# Activity:
Each record, word for word and stripped of pictures, is what the answer should contain.
── Entries shown ──
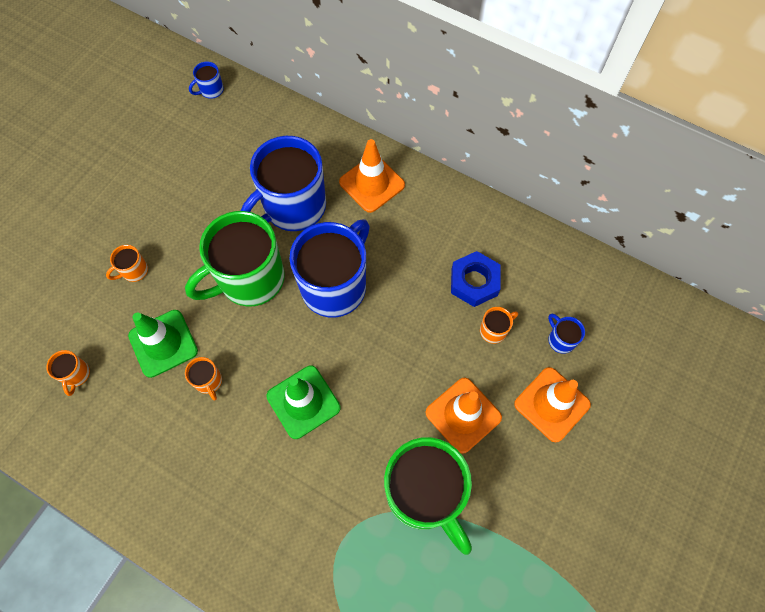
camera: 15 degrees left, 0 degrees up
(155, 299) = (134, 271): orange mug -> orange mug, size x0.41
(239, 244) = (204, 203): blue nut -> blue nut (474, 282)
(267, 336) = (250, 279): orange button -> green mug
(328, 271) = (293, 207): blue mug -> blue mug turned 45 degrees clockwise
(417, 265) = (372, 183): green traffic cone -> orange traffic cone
───
# Result for this exercise:
camera: 15 degrees left, 0 degrees up
(155, 299) = (134, 271): orange mug -> orange mug, size x0.41
(239, 244) = (204, 203): blue nut -> blue nut (474, 282)
(267, 336) = (250, 279): orange button -> green mug
(328, 271) = (293, 207): blue mug -> blue mug turned 45 degrees clockwise
(417, 265) = (372, 183): green traffic cone -> orange traffic cone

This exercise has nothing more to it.